WORK REQUIRED. Repeat the listing below line by line, exactly, leaving its pictures behind.

[Start of section]

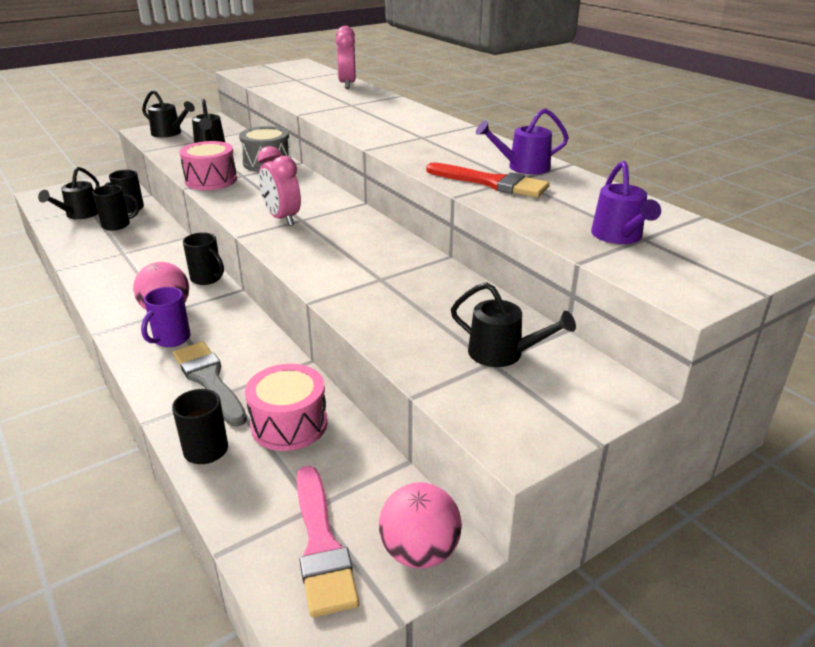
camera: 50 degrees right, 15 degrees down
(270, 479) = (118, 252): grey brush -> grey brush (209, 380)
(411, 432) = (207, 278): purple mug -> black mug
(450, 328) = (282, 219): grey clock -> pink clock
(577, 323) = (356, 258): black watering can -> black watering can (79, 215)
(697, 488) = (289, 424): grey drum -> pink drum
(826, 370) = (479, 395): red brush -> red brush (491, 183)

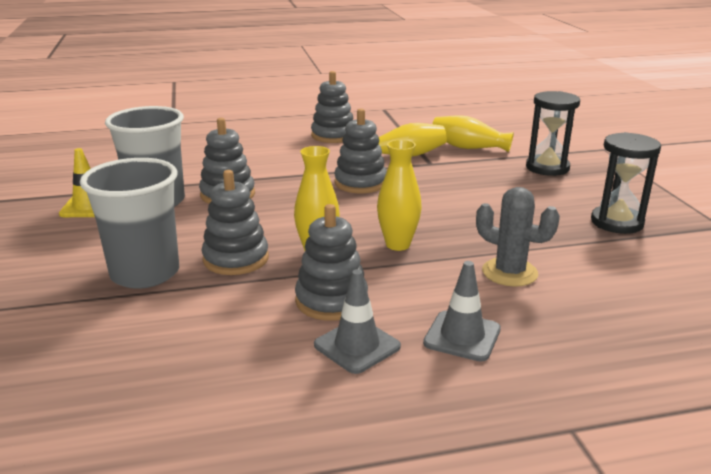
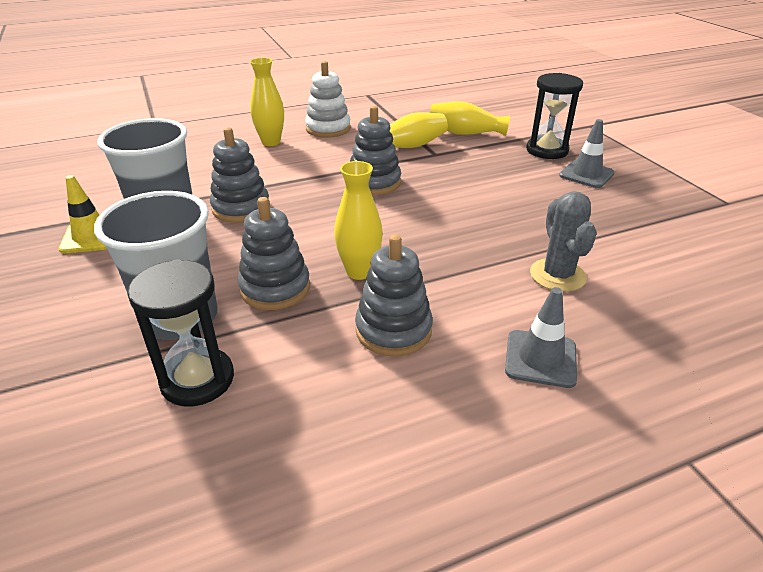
camera: 10 degrees left, 10 degrees up
(333, 135) = (328, 129): grey stacking toy -> white stacking toy
(357, 346) = (439, 385): grey traffic cone -> grey traffic cone (586, 174)
(398, 244) = (437, 253): yellow vase -> yellow vase (271, 142)
(509, 272) = (557, 275): grey cactus -> grey cactus turned 60 degrees clockwise
(617, 222) = (633, 207): black hourglass -> black hourglass (197, 379)

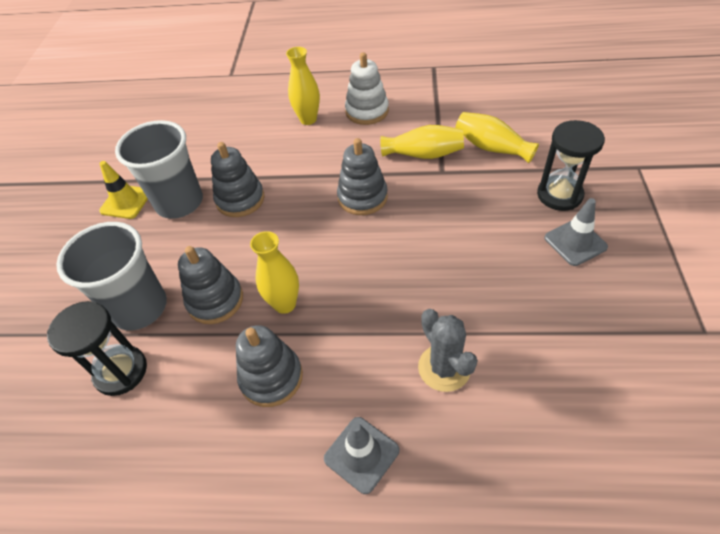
camera: 30 degrees right, 15 degrees up
(557, 275) = (444, 368): grey cactus -> grey cactus turned 45 degrees counterclockwise

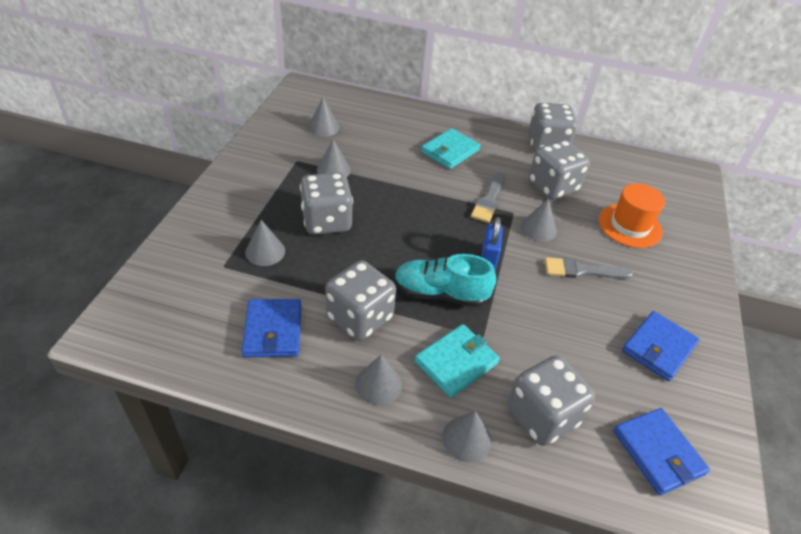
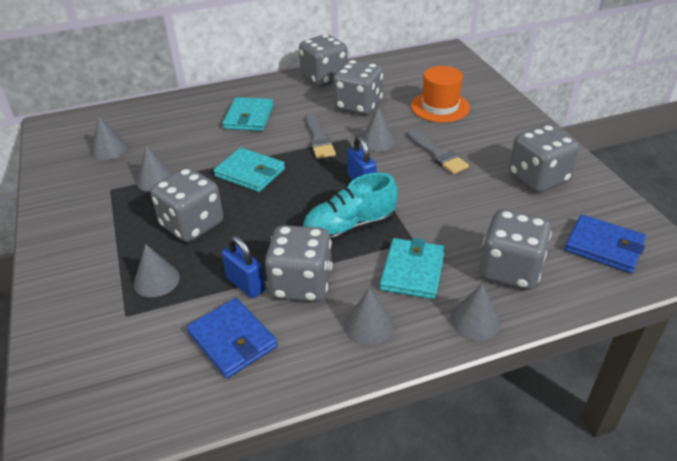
camera: 30 degrees left, 5 degrees down
(320, 293) = (245, 284): none -> blue padlock
(407, 201) = (250, 173): none -> turquoise wallet
(582, 270) = (437, 154): grey brush -> grey brush turned 90 degrees counterclockwise
(658, 348) = (538, 178): blue wallet -> grey dice

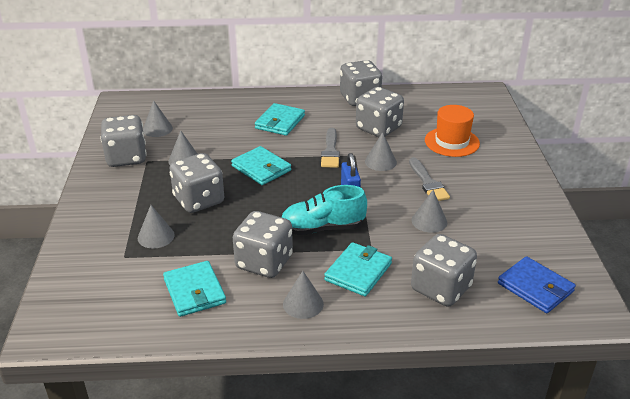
camera: 15 degrees right, 5 degrees down
(232, 340) = (194, 291): blue wallet -> turquoise wallet
(245, 284) = (221, 254): blue padlock -> none
(475, 320) = (390, 320): grey cone -> grey cone (429, 221)
(538, 178) = (508, 220): grey dice -> grey dice (126, 158)

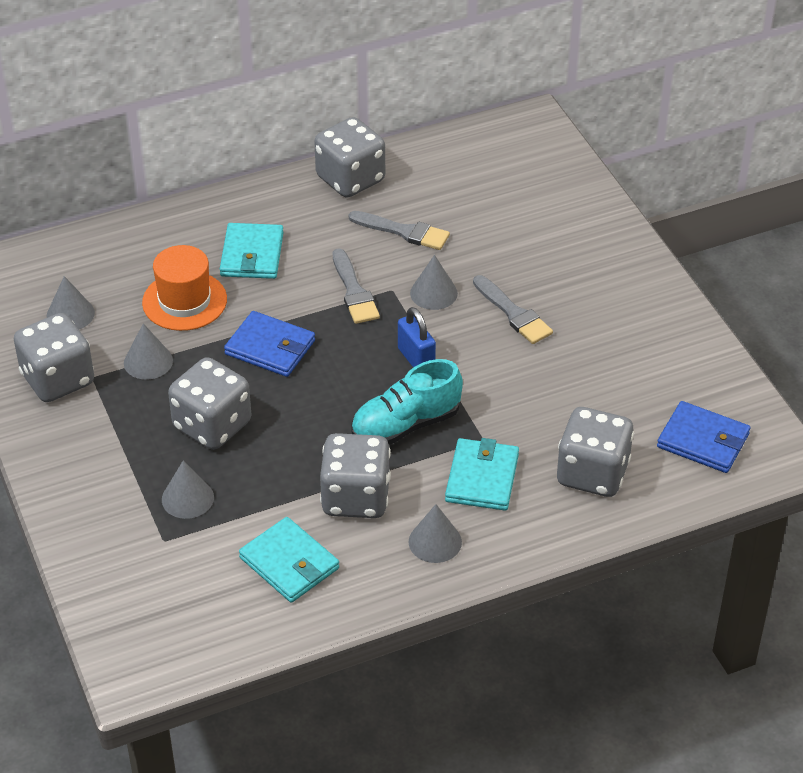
camera: 20 degrees left, 10 degrees up
(261, 168) = (270, 347): turquoise wallet -> blue wallet
(378, 128) = (404, 232): grey dice -> grey brush
(429, 221) = (539, 376): grey cone -> none
(452, 142) = (518, 232): orange hat -> orange hat (184, 301)

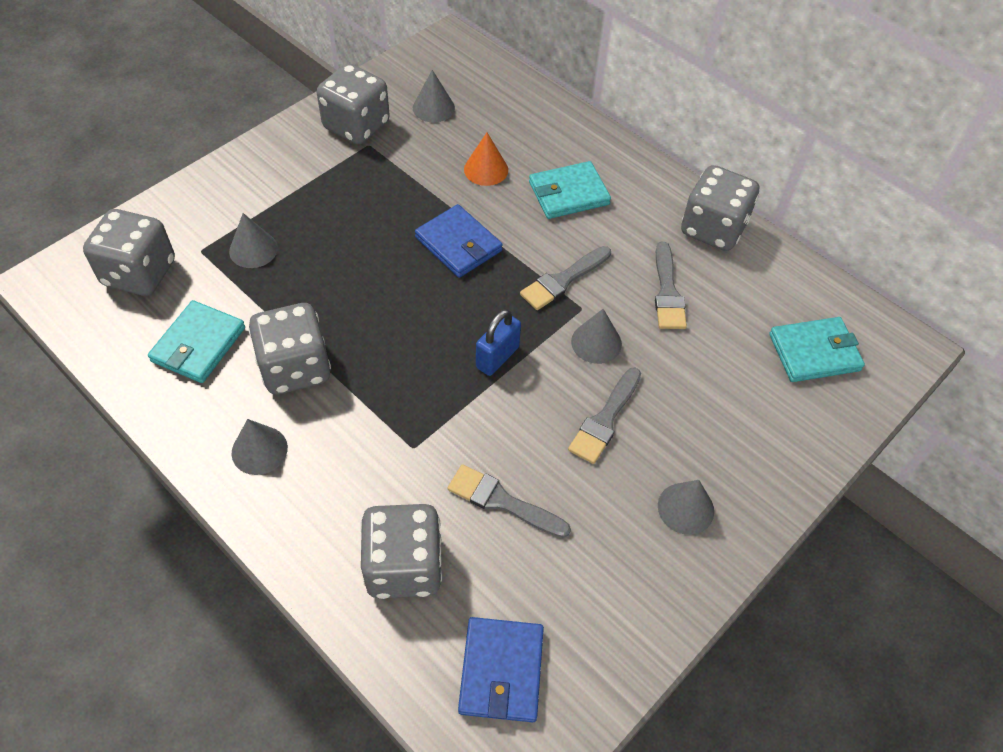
camera: 65 degrees right, 10 degrees up
(148, 361) = (402, 171): grey cone -> grey cone (685, 508)
(184, 301) = (486, 169): orange hat -> orange cone
(212, 425) = (345, 237): grey dice -> grey dice (139, 273)
(270, 347) = (458, 244): blue wallet -> blue wallet turned 45 degrees counterclockwise
(405, 425) = (405, 377): turquoise shoe -> none
(482, 478) = (359, 464): turquoise wallet -> turquoise wallet (814, 352)
(561, 398) = (502, 501): none -> grey brush

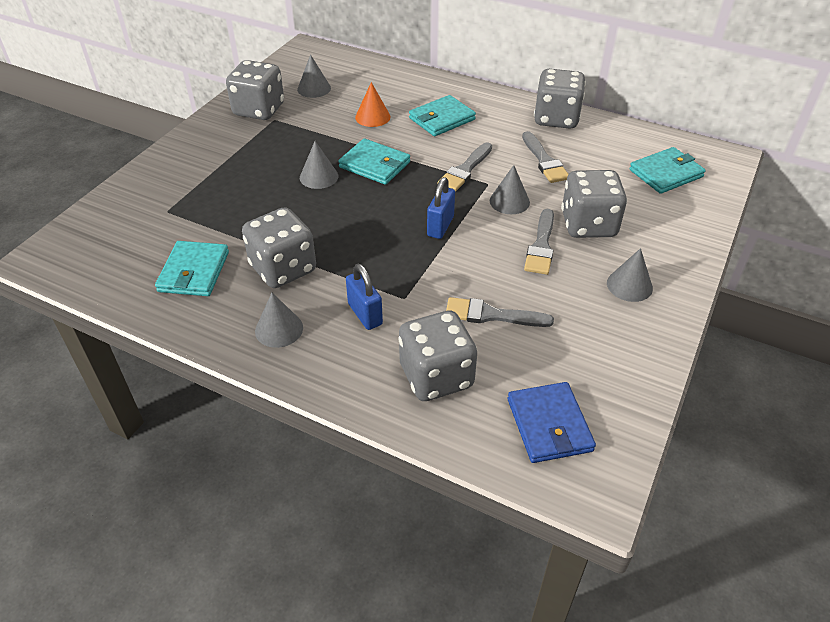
camera: 15 degrees left, 10 degrees down
(139, 273) = (121, 236): grey dice -> grey dice (588, 225)
(253, 249) = (211, 201): grey cone -> grey cone (319, 177)
(360, 458) = (365, 314): none -> blue padlock
(458, 244) = (374, 165): blue wallet -> turquoise wallet

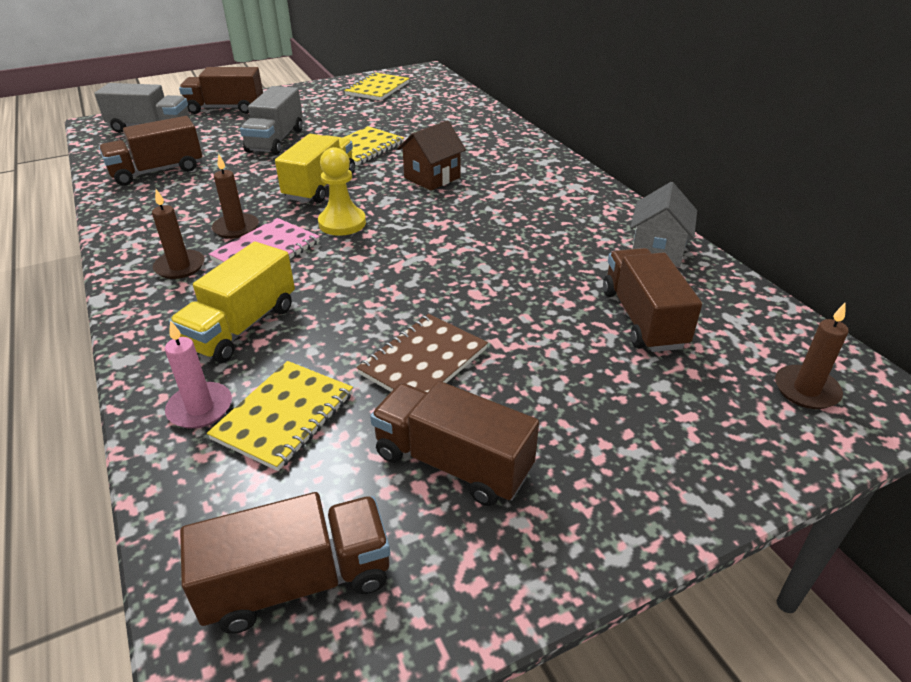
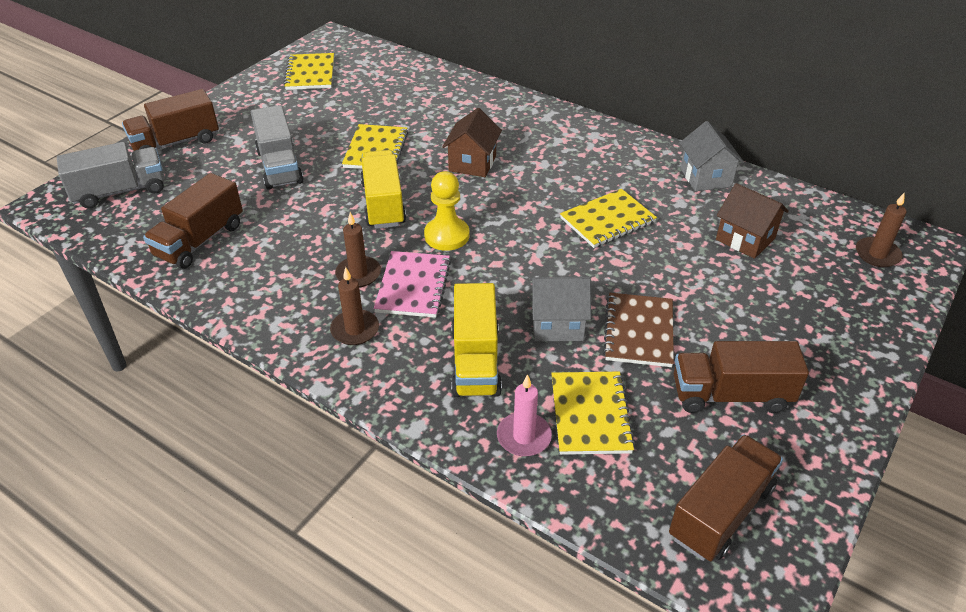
camera: 30 degrees left, 5 degrees up
(351, 325) = (557, 324): none -> grey house
(506, 256) = (607, 220): none -> yellow notebook
(643, 318) = (745, 239): brown truck -> brown house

[End of section]

OUTPUT OF THE EXERCISE.
camera: 50 degrees right, 15 degrees down
(270, 479) = (118, 252): grey brush -> grey brush (209, 380)
(411, 432) = (207, 278): purple mug -> black mug
(450, 328) = (282, 219): grey clock -> pink clock
(577, 323) = (356, 258): black watering can -> black watering can (79, 215)
(697, 488) = (289, 424): grey drum -> pink drum
(826, 370) = (479, 395): red brush -> red brush (491, 183)

camera: 10 degrees left, 10 degrees up
(333, 135) = (328, 129): grey stacking toy -> white stacking toy
(357, 346) = (439, 385): grey traffic cone -> grey traffic cone (586, 174)
(398, 244) = (437, 253): yellow vase -> yellow vase (271, 142)
(509, 272) = (557, 275): grey cactus -> grey cactus turned 60 degrees clockwise
(617, 222) = (633, 207): black hourglass -> black hourglass (197, 379)

camera: 30 degrees right, 15 degrees up
(557, 275) = (444, 368): grey cactus -> grey cactus turned 45 degrees counterclockwise

camera: 30 degrees left, 5 degrees down
(320, 293) = (245, 284): none -> blue padlock
(407, 201) = (250, 173): none -> turquoise wallet
(582, 270) = (437, 154): grey brush -> grey brush turned 90 degrees counterclockwise
(658, 348) = (538, 178): blue wallet -> grey dice

camera: 15 degrees right, 5 degrees down
(232, 340) = (194, 291): blue wallet -> turquoise wallet
(245, 284) = (221, 254): blue padlock -> none
(475, 320) = (390, 320): grey cone -> grey cone (429, 221)
(538, 178) = (508, 220): grey dice -> grey dice (126, 158)

camera: 20 degrees left, 10 degrees up
(261, 168) = (270, 347): turquoise wallet -> blue wallet
(378, 128) = (404, 232): grey dice -> grey brush
(429, 221) = (539, 376): grey cone -> none
(452, 142) = (518, 232): orange hat -> orange hat (184, 301)

camera: 65 degrees right, 10 degrees up
(148, 361) = (402, 171): grey cone -> grey cone (685, 508)
(184, 301) = (486, 169): orange hat -> orange cone
(212, 425) = (345, 237): grey dice -> grey dice (139, 273)
(270, 347) = (458, 244): blue wallet -> blue wallet turned 45 degrees counterclockwise
(405, 425) = (405, 377): turquoise shoe -> none
(482, 478) = (359, 464): turquoise wallet -> turquoise wallet (814, 352)
(561, 398) = (502, 501): none -> grey brush

camera: 15 degrees left, 10 degrees down
(139, 273) = (121, 236): grey dice -> grey dice (588, 225)
(253, 249) = (211, 201): grey cone -> grey cone (319, 177)
(360, 458) = (365, 314): none -> blue padlock
(458, 244) = (374, 165): blue wallet -> turquoise wallet

camera: 30 degrees left, 5 degrees up
(351, 325) = (557, 324): none -> grey house
(506, 256) = (607, 220): none -> yellow notebook
(643, 318) = (745, 239): brown truck -> brown house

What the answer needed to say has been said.